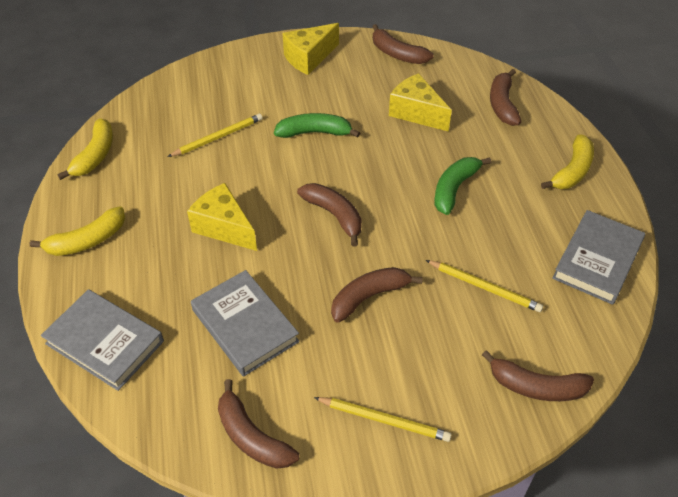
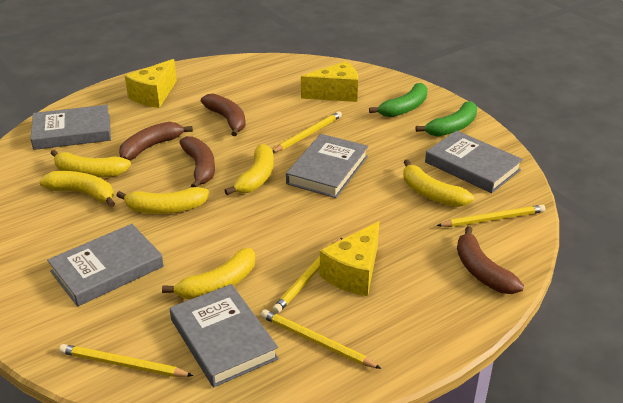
brown banana: 6 -> 4
grey book: 3 -> 5
yellow banana: 3 -> 6
yellow pencil: 3 -> 5

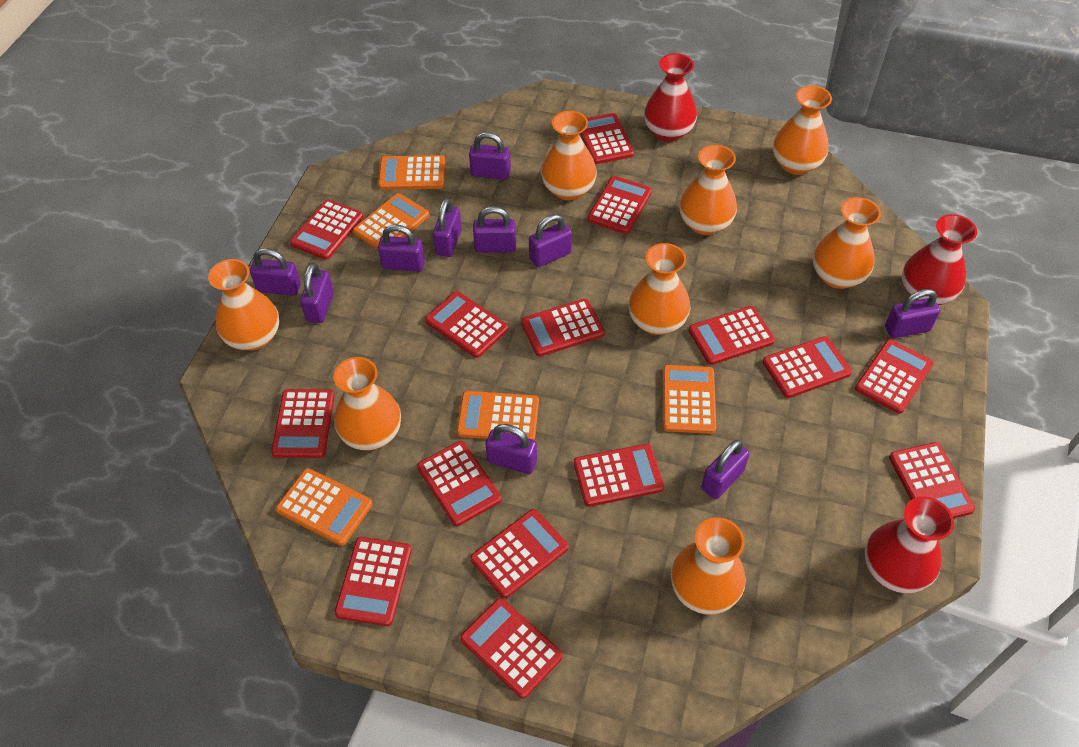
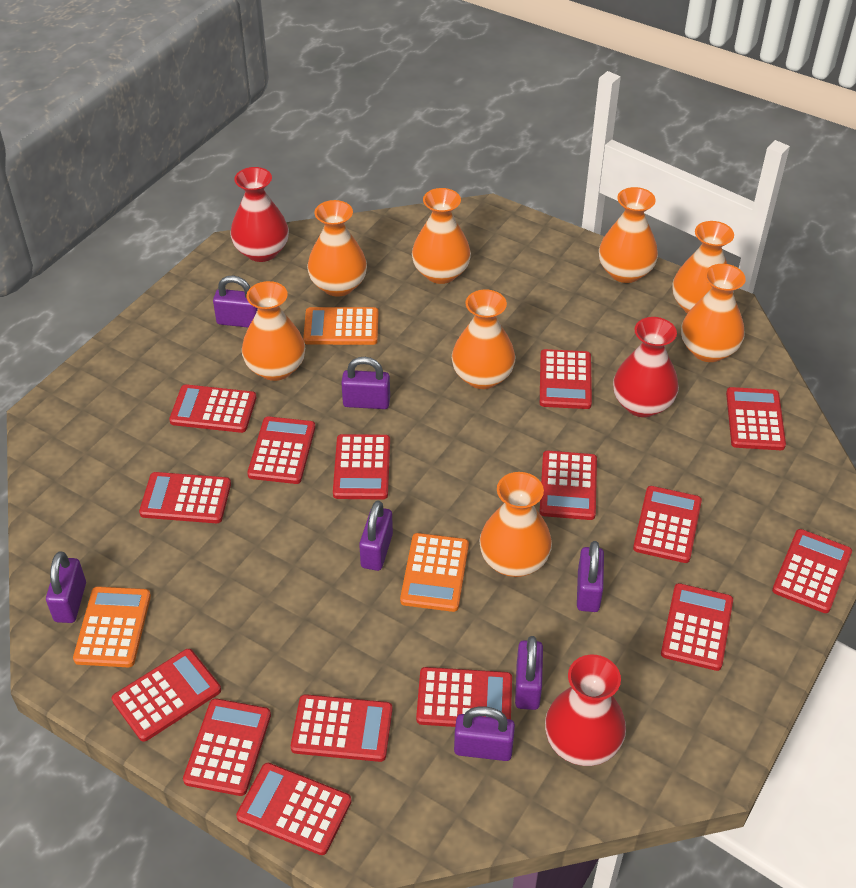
orange calculator: 5 -> 3
purple padlock: 10 -> 7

+++

= Problem to solve =
Leave every picture out and write out exactly the lines from the line with "yellow banana: 3 -> 6" through the last line of the material.

= Answer =
yellow banana: 3 -> 6
yellow pencil: 3 -> 5

orange calculator: 5 -> 3
purple padlock: 10 -> 7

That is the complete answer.